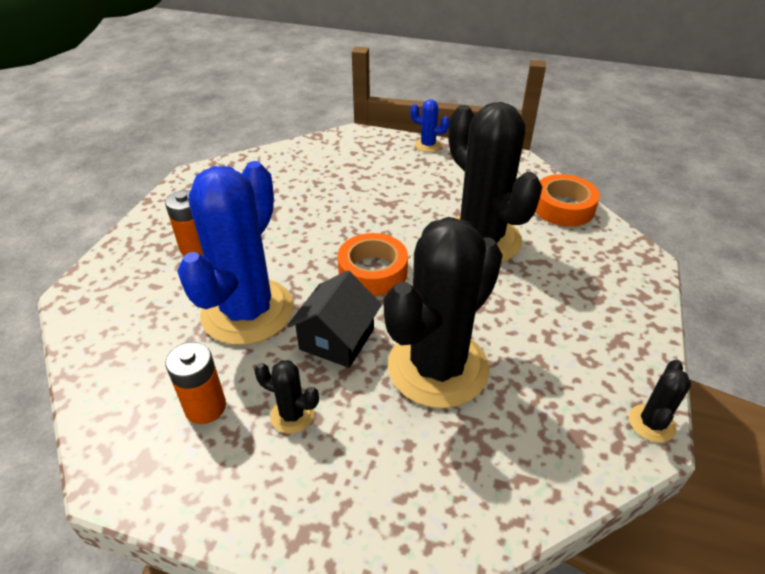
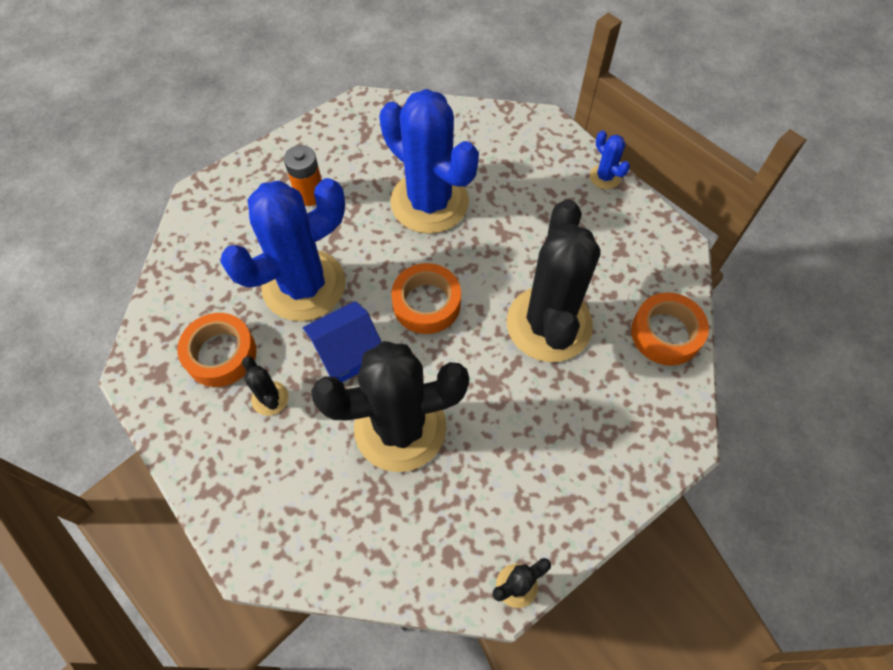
camera: 35 degrees right, 20 degrees up
orange battery [165,342,226,424] -> orange tape [177,313,256,387]
black house [287,271,382,368] -> blue house [303,301,382,382]
none -> blue cactus [379,89,479,234]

_Work item_. Within the data above, count the lines that contain the string "blue"; the reply is the number alone.

_Solution for this exercise_. 2